--- Begin ---
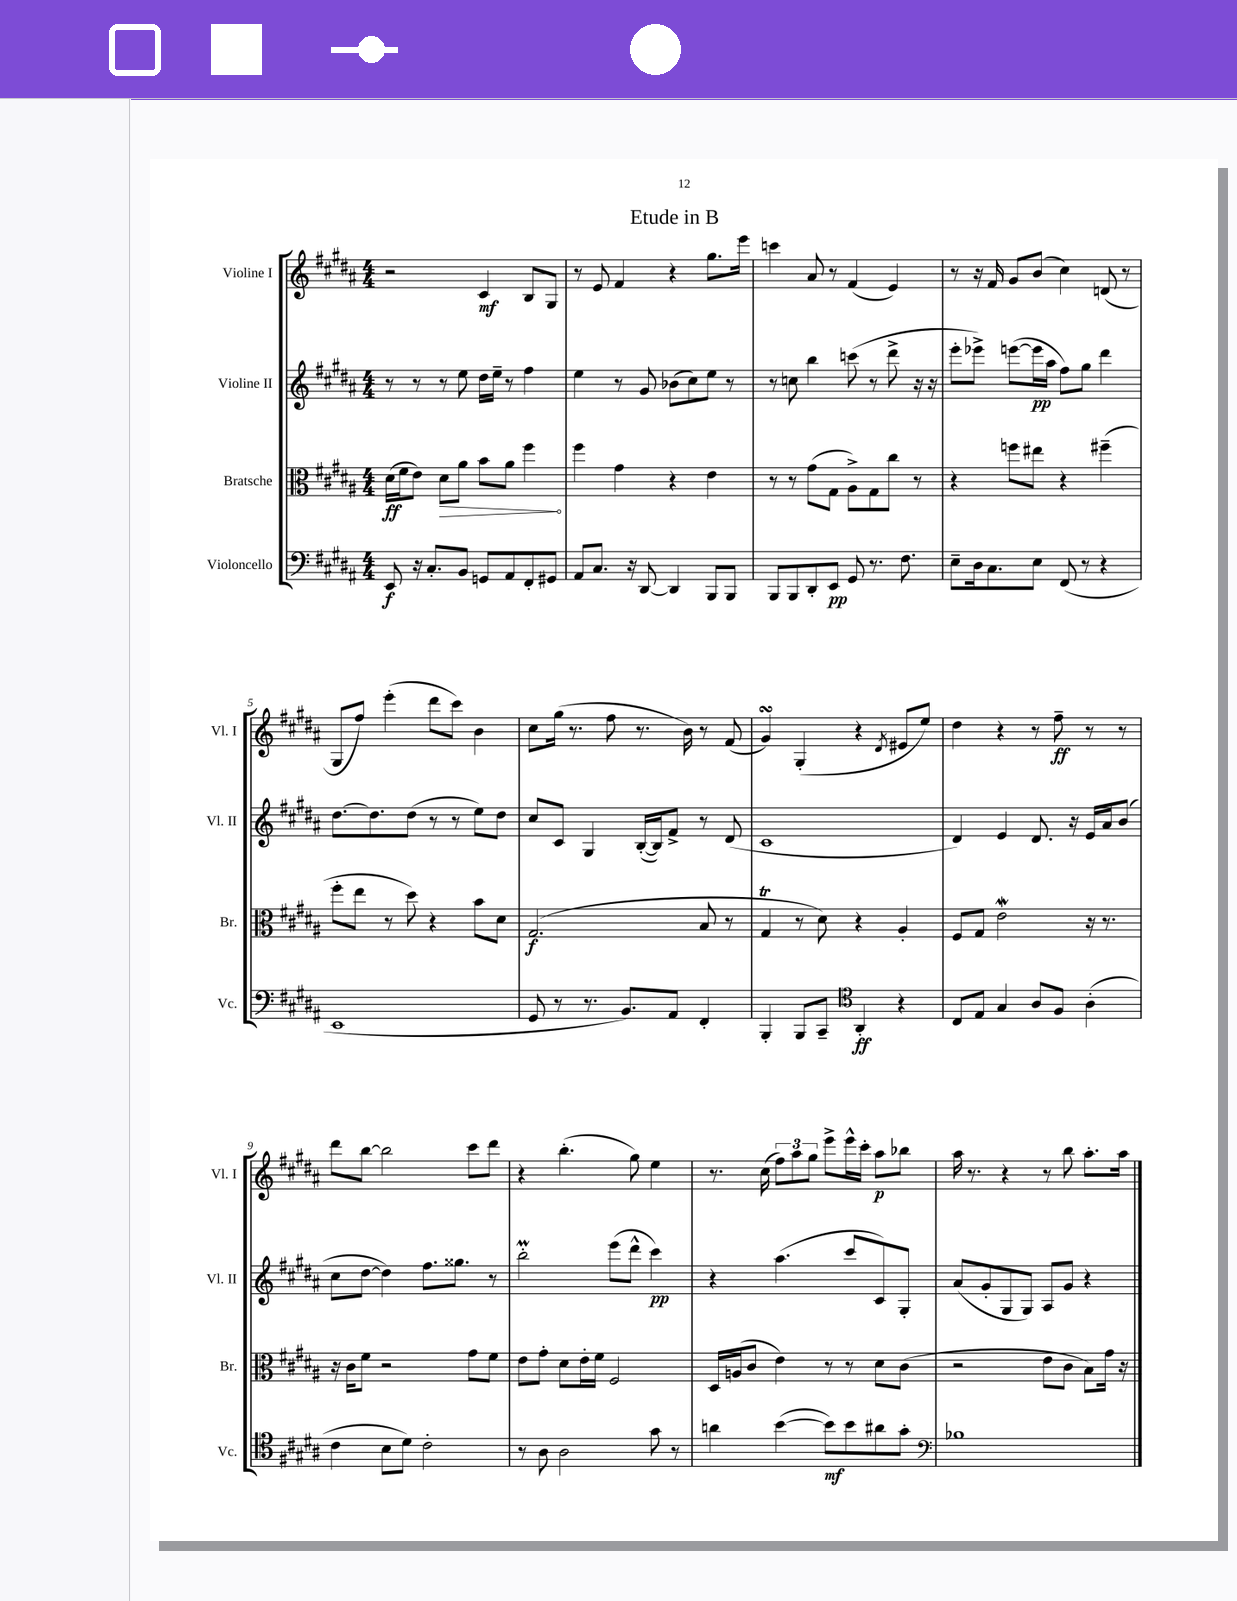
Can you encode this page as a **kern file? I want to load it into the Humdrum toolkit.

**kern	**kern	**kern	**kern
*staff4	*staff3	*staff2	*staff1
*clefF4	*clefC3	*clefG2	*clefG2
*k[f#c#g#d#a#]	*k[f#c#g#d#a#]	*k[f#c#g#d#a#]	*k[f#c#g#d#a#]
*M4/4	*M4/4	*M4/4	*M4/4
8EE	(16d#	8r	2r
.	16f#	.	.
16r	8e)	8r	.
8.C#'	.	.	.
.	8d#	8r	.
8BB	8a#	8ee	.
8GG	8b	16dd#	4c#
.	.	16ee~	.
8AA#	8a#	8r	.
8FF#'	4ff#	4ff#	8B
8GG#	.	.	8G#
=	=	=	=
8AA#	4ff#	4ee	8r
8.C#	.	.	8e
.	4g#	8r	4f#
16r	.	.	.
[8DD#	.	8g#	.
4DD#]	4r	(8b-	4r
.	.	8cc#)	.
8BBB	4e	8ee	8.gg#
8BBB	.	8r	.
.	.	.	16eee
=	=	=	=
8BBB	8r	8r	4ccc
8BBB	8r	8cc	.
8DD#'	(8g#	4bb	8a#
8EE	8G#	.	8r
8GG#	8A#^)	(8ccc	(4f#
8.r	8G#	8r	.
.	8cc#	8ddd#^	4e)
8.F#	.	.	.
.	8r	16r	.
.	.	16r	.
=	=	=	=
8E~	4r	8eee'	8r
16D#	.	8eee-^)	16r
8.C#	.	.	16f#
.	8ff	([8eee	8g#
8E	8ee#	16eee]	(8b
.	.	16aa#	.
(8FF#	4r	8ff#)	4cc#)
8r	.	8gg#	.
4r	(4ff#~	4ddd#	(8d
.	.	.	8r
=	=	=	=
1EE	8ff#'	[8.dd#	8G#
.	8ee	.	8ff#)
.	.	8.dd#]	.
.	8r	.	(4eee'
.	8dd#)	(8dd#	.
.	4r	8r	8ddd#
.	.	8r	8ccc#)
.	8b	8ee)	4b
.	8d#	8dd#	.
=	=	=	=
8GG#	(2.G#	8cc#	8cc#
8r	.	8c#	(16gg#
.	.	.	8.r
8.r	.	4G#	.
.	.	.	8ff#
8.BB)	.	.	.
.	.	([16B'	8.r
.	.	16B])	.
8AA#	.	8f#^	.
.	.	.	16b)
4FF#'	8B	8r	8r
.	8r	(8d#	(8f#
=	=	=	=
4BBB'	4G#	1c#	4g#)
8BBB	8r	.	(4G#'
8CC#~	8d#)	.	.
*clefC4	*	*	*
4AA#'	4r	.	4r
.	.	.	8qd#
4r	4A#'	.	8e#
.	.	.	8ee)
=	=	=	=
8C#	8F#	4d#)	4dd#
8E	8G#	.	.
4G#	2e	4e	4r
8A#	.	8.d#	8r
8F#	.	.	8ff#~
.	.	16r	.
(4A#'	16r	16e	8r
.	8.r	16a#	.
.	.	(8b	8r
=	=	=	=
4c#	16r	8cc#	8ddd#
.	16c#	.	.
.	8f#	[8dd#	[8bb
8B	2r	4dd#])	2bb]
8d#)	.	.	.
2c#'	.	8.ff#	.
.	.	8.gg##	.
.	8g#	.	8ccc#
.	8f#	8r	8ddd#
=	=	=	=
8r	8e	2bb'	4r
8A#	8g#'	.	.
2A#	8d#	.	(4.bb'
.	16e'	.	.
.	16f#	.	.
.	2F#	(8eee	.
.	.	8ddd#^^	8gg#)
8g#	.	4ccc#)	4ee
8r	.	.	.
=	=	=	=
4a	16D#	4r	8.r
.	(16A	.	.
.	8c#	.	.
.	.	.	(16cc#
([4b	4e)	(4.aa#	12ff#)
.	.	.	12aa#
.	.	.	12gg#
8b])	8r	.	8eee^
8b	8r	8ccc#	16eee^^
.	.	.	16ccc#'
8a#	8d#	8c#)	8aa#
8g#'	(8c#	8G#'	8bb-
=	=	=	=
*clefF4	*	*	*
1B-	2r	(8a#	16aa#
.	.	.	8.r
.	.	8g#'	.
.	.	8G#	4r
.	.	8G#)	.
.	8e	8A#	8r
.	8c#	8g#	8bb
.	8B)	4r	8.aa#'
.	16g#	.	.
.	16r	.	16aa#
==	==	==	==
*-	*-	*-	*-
--- End ---
■ **Task directions**: Extract each line above that contains the string "kern", treating uppercase and lowercase letters as distinct.

■ **Correct output**:
Can you encode this page as a **kern file? I want to load it into the Humdrum toolkit.
**kern	**kern	**kern	**kern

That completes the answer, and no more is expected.